═════ PROVIDED RECORDS ═════

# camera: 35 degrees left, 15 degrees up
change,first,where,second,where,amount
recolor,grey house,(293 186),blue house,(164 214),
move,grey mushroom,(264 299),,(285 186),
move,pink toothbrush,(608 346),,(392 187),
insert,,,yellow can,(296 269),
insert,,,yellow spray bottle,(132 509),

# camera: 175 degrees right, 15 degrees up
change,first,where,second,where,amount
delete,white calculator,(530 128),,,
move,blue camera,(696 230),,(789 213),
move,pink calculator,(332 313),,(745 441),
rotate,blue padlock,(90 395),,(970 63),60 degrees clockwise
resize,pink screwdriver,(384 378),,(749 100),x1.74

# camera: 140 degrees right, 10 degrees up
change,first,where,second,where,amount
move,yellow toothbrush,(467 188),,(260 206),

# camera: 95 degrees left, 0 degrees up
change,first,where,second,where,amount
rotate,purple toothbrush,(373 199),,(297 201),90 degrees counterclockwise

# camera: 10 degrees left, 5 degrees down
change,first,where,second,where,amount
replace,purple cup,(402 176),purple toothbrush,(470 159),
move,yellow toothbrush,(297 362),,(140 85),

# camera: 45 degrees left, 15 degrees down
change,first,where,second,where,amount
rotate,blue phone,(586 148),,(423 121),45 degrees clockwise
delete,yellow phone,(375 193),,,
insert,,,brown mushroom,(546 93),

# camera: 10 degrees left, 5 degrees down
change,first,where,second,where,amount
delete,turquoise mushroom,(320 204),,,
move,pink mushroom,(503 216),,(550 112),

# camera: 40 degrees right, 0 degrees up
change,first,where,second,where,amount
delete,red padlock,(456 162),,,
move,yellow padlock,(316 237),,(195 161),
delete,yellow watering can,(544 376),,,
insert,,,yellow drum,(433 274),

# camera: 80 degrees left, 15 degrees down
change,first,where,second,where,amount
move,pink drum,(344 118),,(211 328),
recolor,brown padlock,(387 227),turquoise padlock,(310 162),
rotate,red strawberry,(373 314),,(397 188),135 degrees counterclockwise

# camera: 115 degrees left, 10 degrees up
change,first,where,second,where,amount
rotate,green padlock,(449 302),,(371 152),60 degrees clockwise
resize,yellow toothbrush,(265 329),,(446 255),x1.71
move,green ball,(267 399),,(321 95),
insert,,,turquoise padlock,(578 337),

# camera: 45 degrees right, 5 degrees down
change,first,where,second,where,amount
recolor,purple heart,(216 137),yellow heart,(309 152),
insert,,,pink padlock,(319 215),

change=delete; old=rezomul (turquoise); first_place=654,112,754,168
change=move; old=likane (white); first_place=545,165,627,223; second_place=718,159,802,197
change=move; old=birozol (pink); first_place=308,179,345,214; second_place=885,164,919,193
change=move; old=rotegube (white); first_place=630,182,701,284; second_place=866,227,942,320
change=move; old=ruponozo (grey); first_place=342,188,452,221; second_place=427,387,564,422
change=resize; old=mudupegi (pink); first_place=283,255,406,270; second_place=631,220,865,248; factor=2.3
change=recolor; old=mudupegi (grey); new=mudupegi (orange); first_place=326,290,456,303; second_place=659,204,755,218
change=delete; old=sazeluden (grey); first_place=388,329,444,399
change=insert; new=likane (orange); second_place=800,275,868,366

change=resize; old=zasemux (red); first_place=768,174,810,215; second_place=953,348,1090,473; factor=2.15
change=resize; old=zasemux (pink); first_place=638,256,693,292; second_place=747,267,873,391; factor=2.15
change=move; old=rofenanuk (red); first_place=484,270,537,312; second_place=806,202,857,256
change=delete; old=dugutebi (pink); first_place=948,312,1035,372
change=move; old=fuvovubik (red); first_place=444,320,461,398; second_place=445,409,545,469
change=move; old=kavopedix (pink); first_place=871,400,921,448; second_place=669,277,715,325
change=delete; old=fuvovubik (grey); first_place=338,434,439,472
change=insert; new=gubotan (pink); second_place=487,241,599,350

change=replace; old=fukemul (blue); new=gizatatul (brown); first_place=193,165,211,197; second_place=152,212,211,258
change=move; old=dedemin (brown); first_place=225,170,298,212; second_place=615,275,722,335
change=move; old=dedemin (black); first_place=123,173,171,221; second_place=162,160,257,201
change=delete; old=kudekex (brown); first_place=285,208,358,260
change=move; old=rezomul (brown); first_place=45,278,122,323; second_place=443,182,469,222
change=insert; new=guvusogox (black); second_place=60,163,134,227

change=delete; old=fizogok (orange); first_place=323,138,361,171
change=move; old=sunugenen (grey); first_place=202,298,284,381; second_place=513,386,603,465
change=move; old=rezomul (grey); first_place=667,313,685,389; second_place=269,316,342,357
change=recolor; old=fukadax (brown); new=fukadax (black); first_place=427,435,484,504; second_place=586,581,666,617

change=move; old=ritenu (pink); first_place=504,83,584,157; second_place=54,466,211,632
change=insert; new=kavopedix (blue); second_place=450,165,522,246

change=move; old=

═════

* **DESCRIPTION OF THE TASK**: From the data above, output only the lines between the line containing "change=move; old=ruponozo (grey);" and the line containing "change=delete; old=sazeluden (grey);", inclusive, exactly as written.

* **SOLUTION**:
change=move; old=ruponozo (grey); first_place=342,188,452,221; second_place=427,387,564,422
change=resize; old=mudupegi (pink); first_place=283,255,406,270; second_place=631,220,865,248; factor=2.3
change=recolor; old=mudupegi (grey); new=mudupegi (orange); first_place=326,290,456,303; second_place=659,204,755,218
change=delete; old=sazeluden (grey); first_place=388,329,444,399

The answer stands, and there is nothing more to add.